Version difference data
⁂
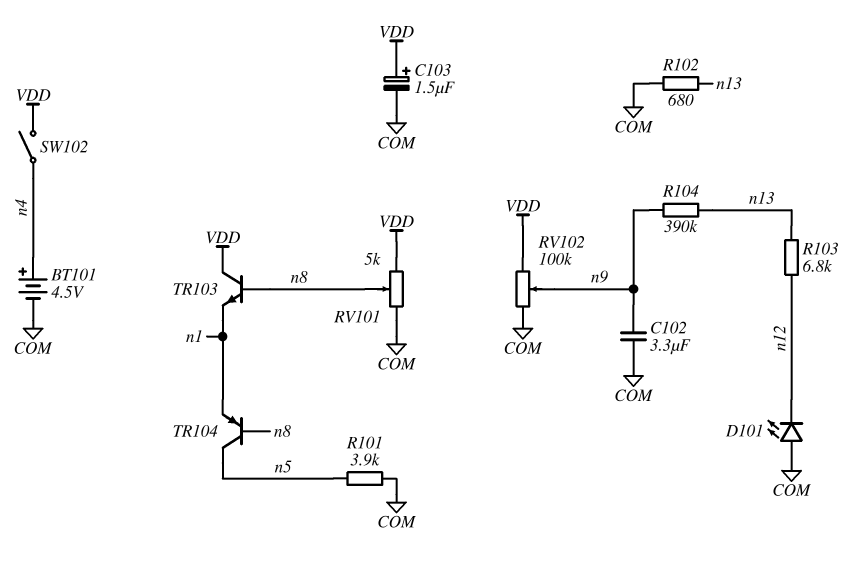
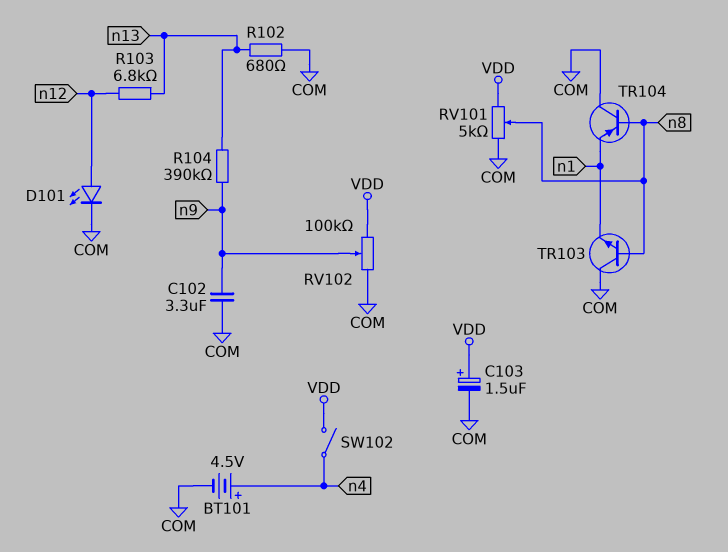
D101: LED (A COM, K n12) -> LED (A n12, K COM)
R101: 3.9k (COM, n5) -> none
TR103: NPN (B n8, C VDD, E n1) -> NPN (B n8, C COM, E n1)
TR104: PNP (B n8, C n5, E n1) -> PNP (B n8, C COM, E n1)

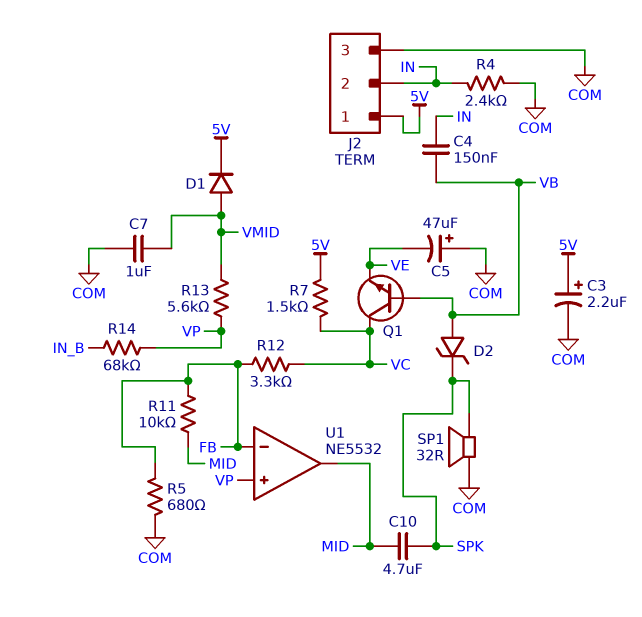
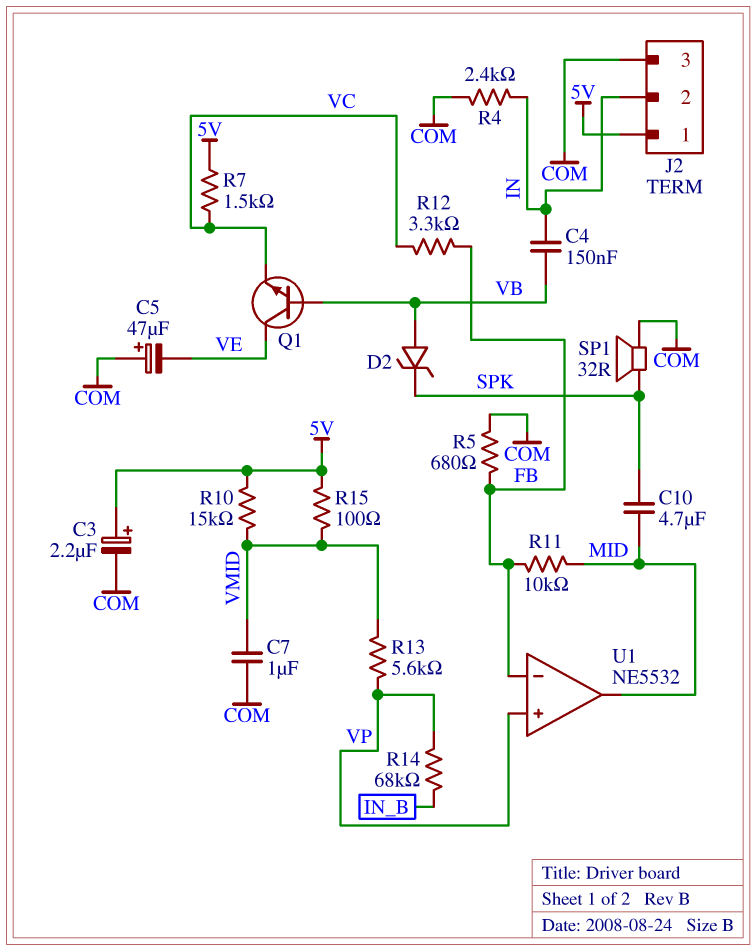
D1: diode (A VMID, K 5V) -> none
Q1: NPN (B VB, C VC, E VE) -> NPN (B VB, C VE, E VC)
R10: none -> 15k (5V, VMID)
R15: none -> 100 (5V, VMID)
⁂
→ **WORK INSTRUCTION**
Repeat the preceding records precisely, and leave every picture out of the copy.

→ **WRITTEN ANSWER**
D101: LED (A COM, K n12) -> LED (A n12, K COM)
R101: 3.9k (COM, n5) -> none
TR103: NPN (B n8, C VDD, E n1) -> NPN (B n8, C COM, E n1)
TR104: PNP (B n8, C n5, E n1) -> PNP (B n8, C COM, E n1)

D1: diode (A VMID, K 5V) -> none
Q1: NPN (B VB, C VC, E VE) -> NPN (B VB, C VE, E VC)
R10: none -> 15k (5V, VMID)
R15: none -> 100 (5V, VMID)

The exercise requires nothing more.